[Saved entries]
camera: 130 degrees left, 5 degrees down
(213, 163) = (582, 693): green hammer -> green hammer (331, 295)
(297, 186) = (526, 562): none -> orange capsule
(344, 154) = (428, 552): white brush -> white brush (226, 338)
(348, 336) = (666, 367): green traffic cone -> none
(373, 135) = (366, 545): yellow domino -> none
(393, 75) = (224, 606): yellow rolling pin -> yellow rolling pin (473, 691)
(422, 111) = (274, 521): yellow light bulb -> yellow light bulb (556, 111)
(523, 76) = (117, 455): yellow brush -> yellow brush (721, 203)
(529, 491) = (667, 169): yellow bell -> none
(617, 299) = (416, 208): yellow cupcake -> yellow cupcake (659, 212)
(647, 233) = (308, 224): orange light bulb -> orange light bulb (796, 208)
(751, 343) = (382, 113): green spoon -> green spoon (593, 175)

◆ **WHAT THE EXERCISE ASKS**: From the records above, extract every entry exactly as given.

◆ **ANSWER SECTION**:
camera: 130 degrees left, 5 degrees down
(213, 163) = (582, 693): green hammer -> green hammer (331, 295)
(297, 186) = (526, 562): none -> orange capsule
(344, 154) = (428, 552): white brush -> white brush (226, 338)
(348, 336) = (666, 367): green traffic cone -> none
(373, 135) = (366, 545): yellow domino -> none
(393, 75) = (224, 606): yellow rolling pin -> yellow rolling pin (473, 691)
(422, 111) = (274, 521): yellow light bulb -> yellow light bulb (556, 111)
(523, 76) = (117, 455): yellow brush -> yellow brush (721, 203)
(529, 491) = (667, 169): yellow bell -> none
(617, 299) = (416, 208): yellow cupcake -> yellow cupcake (659, 212)
(647, 233) = (308, 224): orange light bulb -> orange light bulb (796, 208)
(751, 343) = (382, 113): green spoon -> green spoon (593, 175)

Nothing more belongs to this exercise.